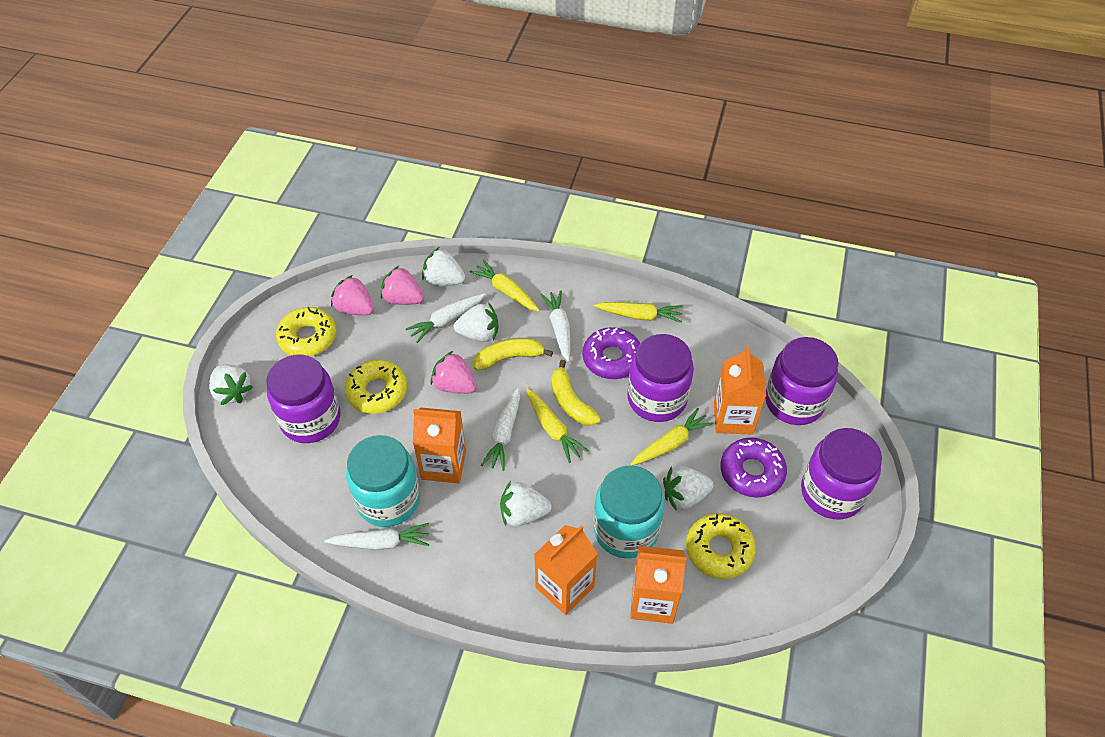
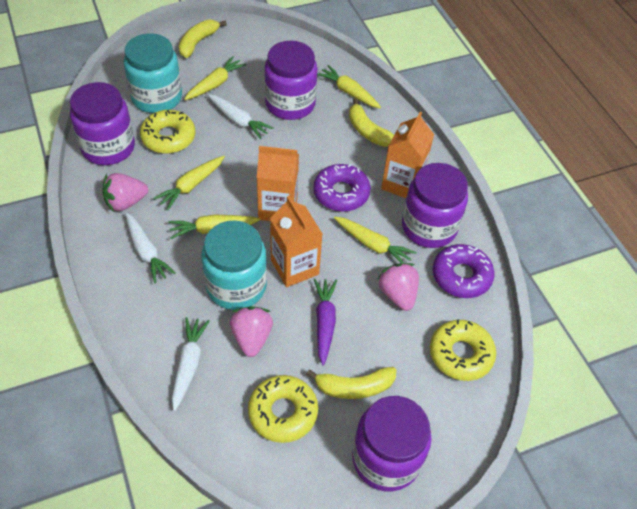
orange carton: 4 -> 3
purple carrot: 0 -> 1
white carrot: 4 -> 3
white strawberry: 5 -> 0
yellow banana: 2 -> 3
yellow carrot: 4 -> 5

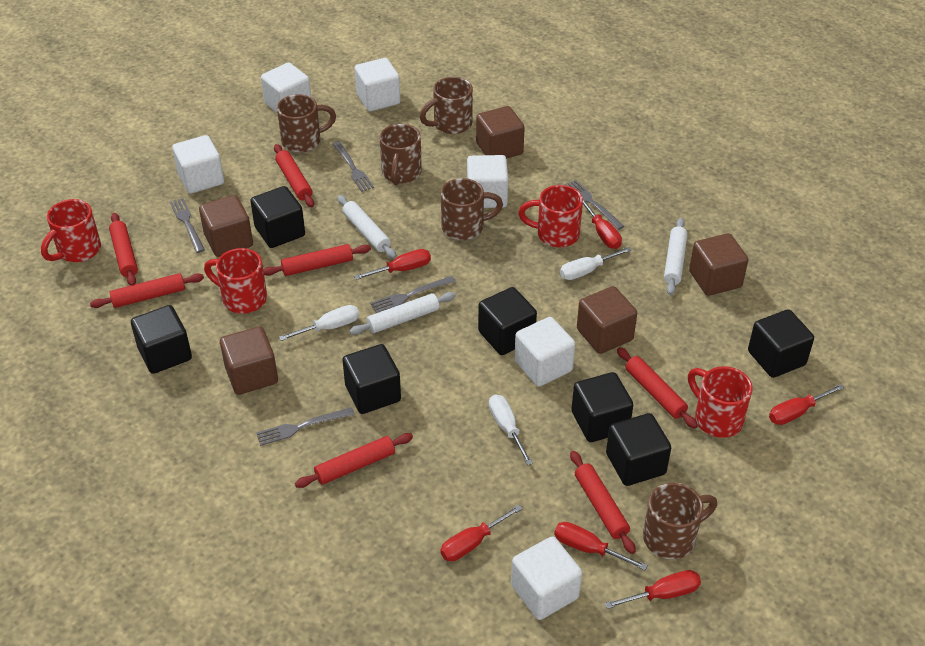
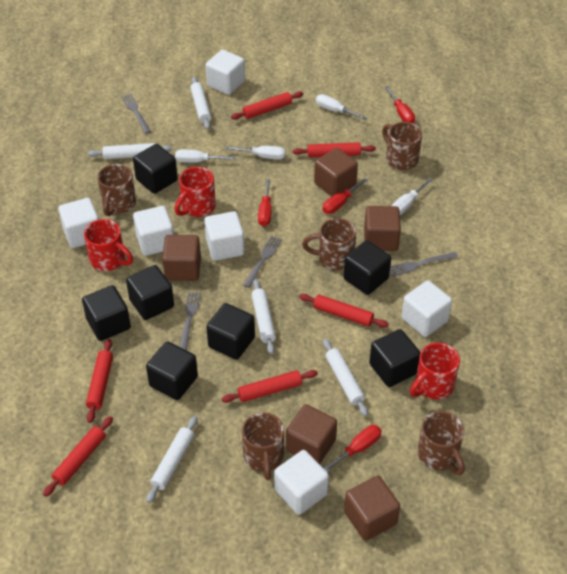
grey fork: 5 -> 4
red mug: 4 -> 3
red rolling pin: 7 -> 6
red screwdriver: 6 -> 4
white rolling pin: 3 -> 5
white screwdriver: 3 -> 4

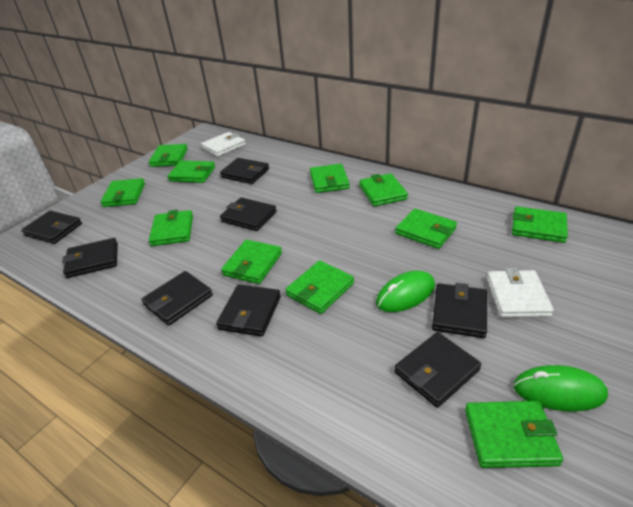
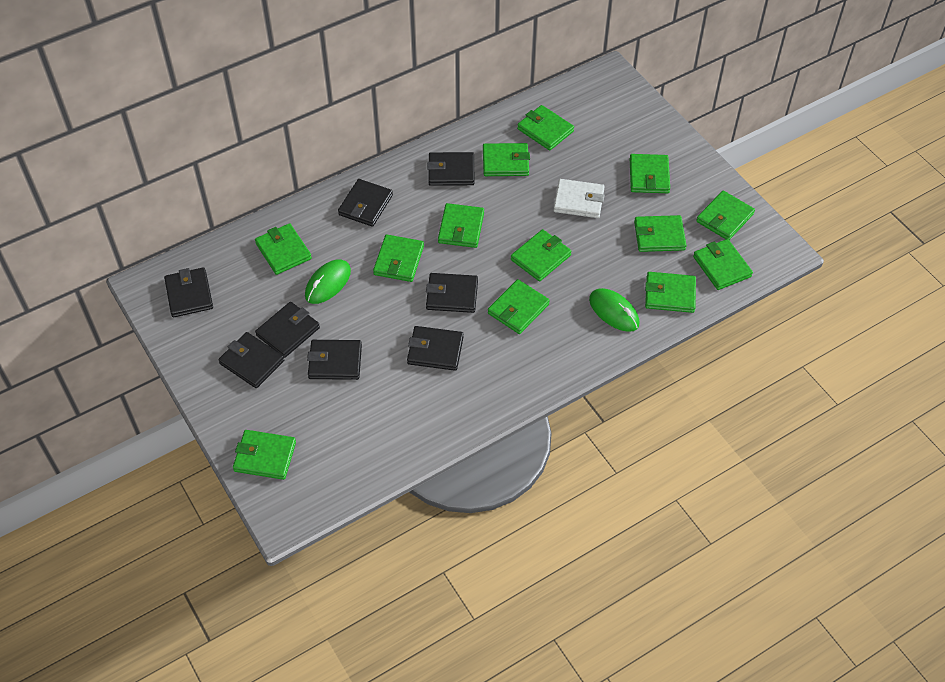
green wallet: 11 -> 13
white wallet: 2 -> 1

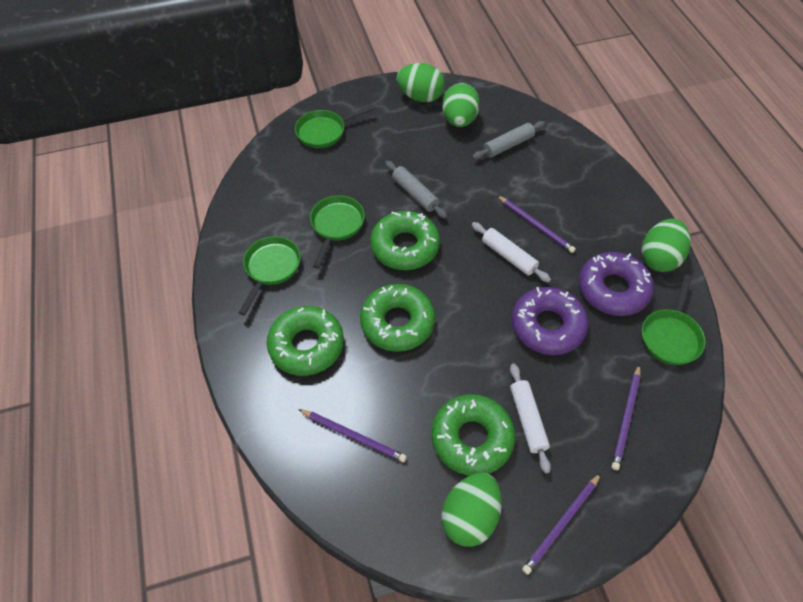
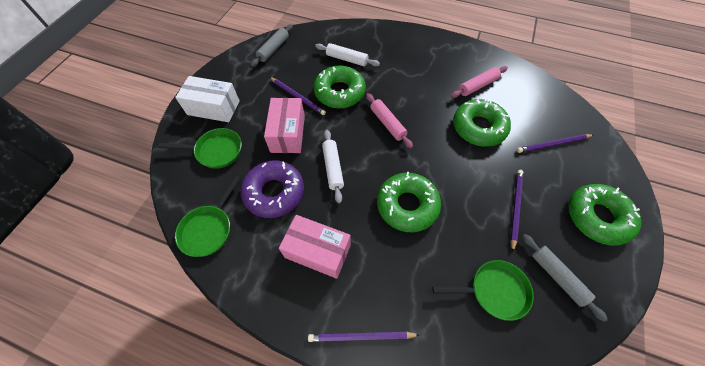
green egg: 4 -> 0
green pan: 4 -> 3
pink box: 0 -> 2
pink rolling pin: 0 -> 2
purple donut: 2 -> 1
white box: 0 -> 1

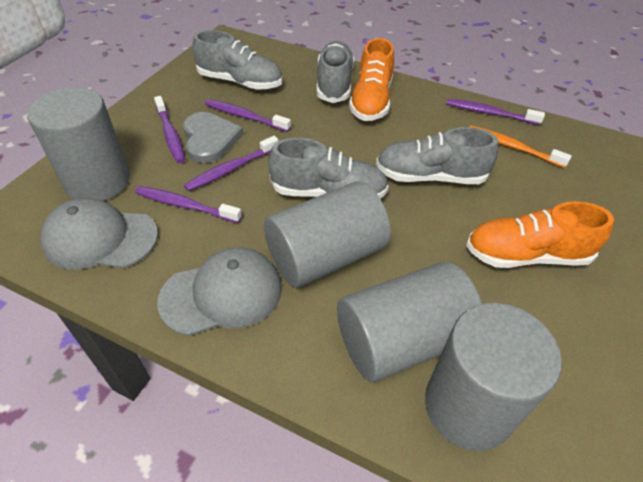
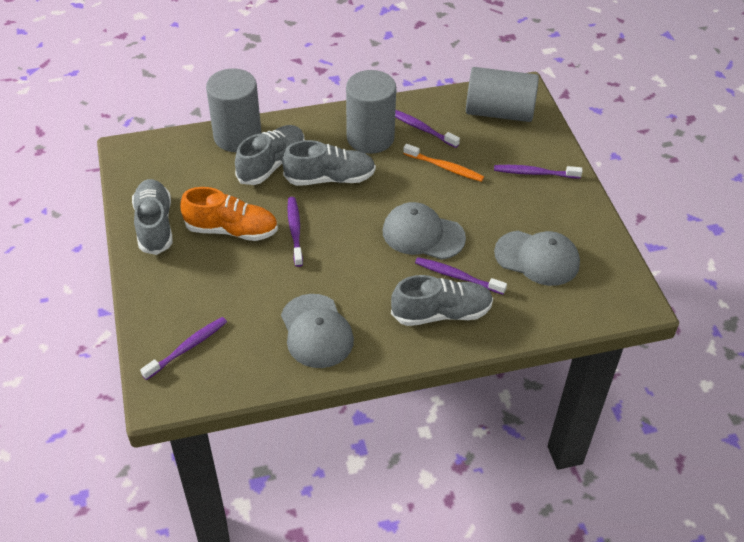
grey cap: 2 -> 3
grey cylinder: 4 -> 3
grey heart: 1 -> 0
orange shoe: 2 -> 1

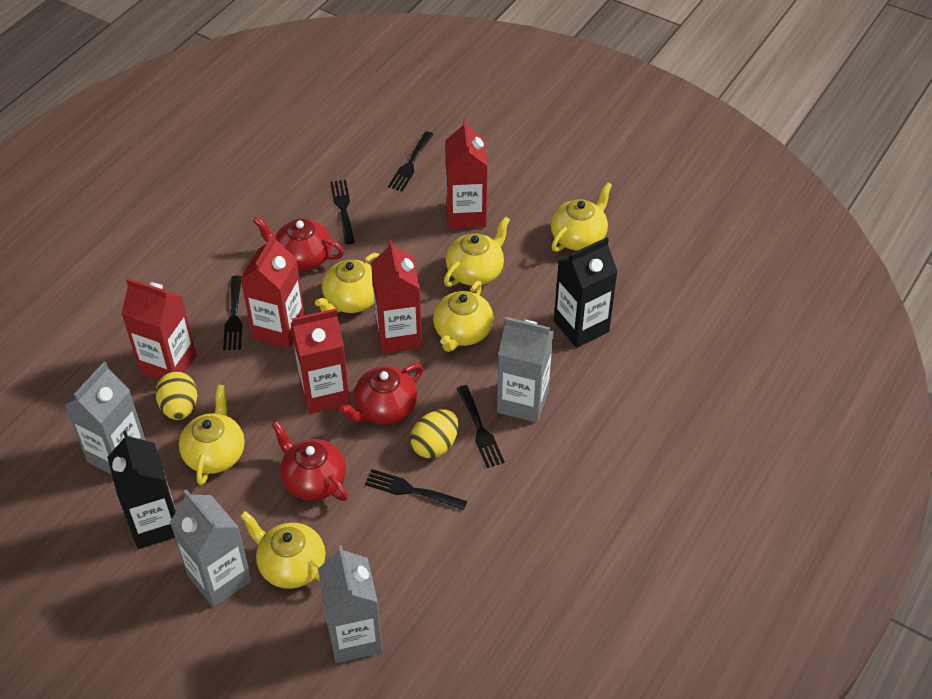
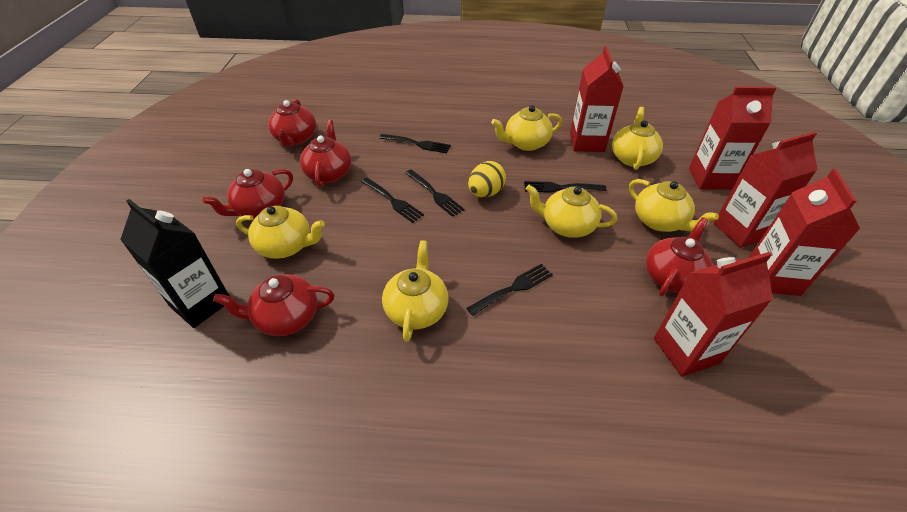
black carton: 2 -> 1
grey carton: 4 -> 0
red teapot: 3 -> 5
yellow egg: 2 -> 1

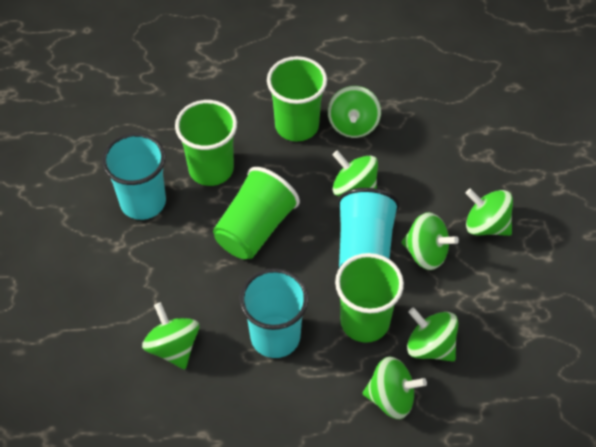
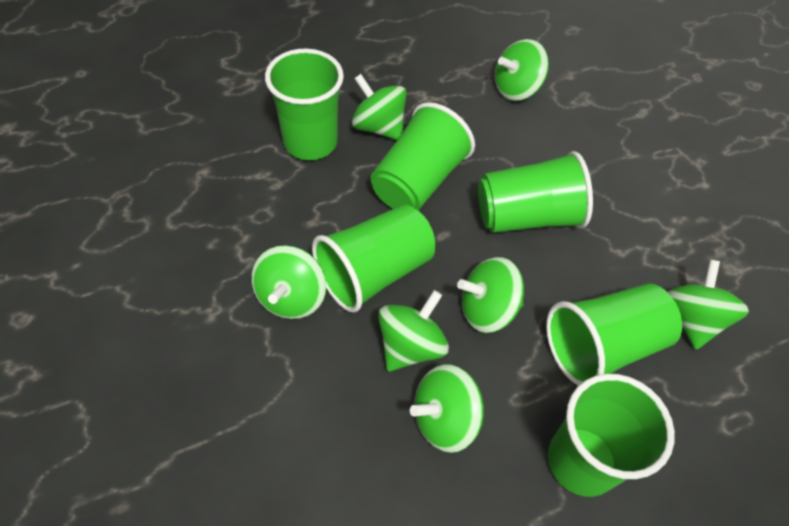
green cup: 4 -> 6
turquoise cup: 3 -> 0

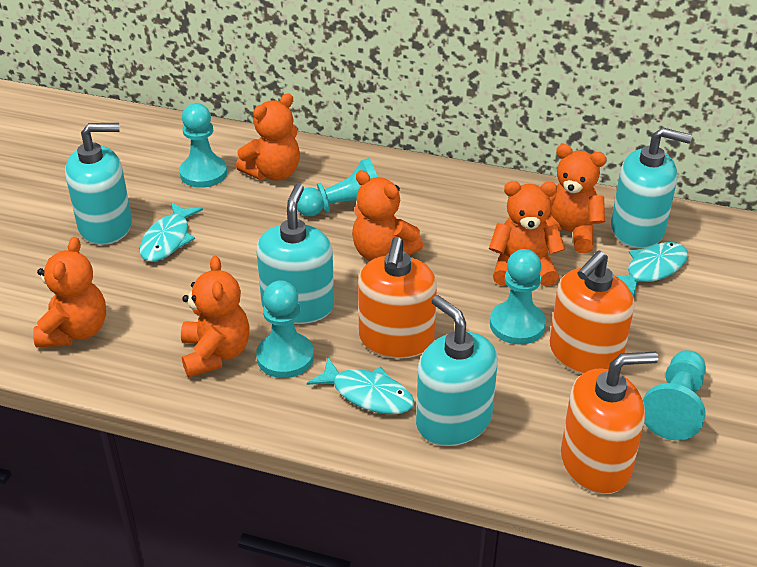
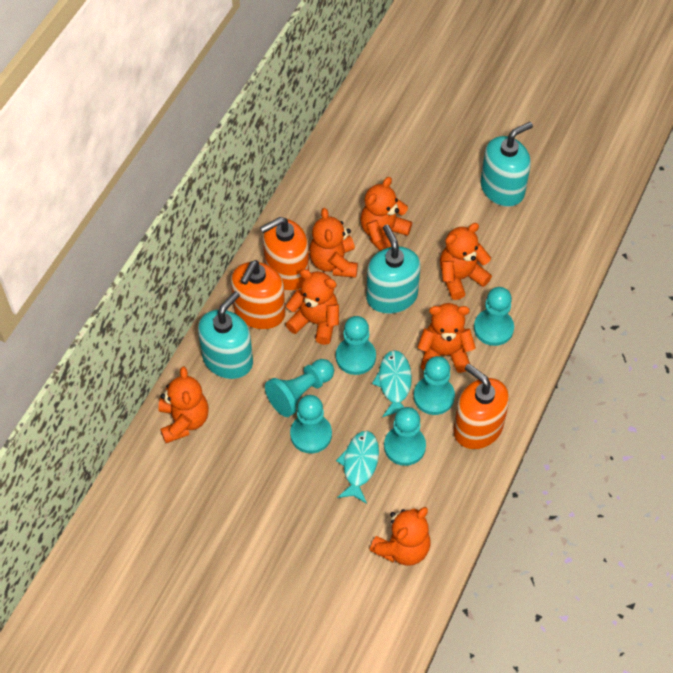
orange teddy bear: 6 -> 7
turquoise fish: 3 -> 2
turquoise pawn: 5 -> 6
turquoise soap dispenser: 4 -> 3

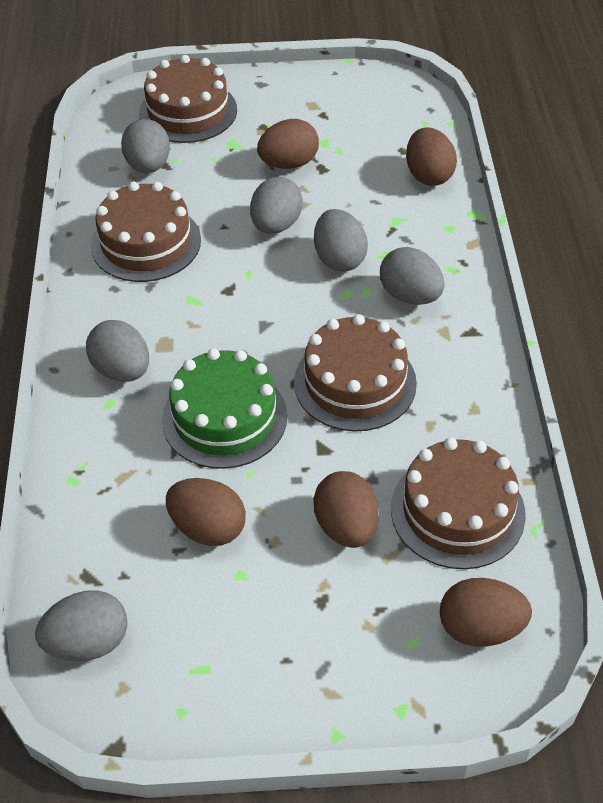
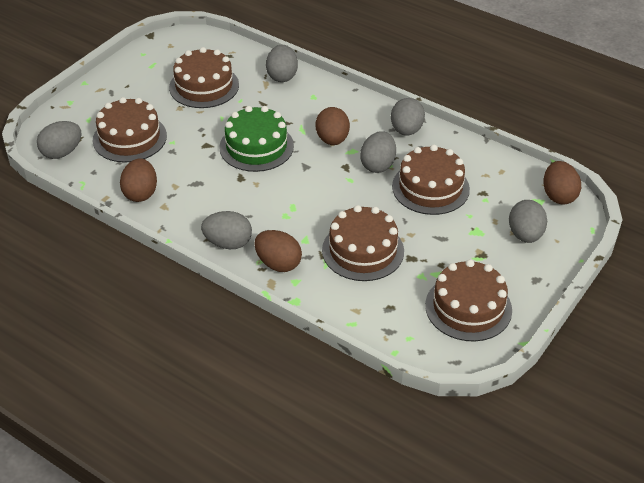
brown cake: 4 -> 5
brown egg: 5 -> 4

*-*-*

▸ Problem details
Print once more, exactly, the lines from the one with "grey cap: 2 -> 3" through the last line of the data, both ends included, without any pictures.

▸ Written answer
grey cap: 2 -> 3
grey cylinder: 4 -> 3
grey heart: 1 -> 0
orange shoe: 2 -> 1

black carton: 2 -> 1
grey carton: 4 -> 0
red teapot: 3 -> 5
yellow egg: 2 -> 1

green cup: 4 -> 6
turquoise cup: 3 -> 0

orange teddy bear: 6 -> 7
turquoise fish: 3 -> 2
turquoise pawn: 5 -> 6
turquoise soap dispenser: 4 -> 3

brown cake: 4 -> 5
brown egg: 5 -> 4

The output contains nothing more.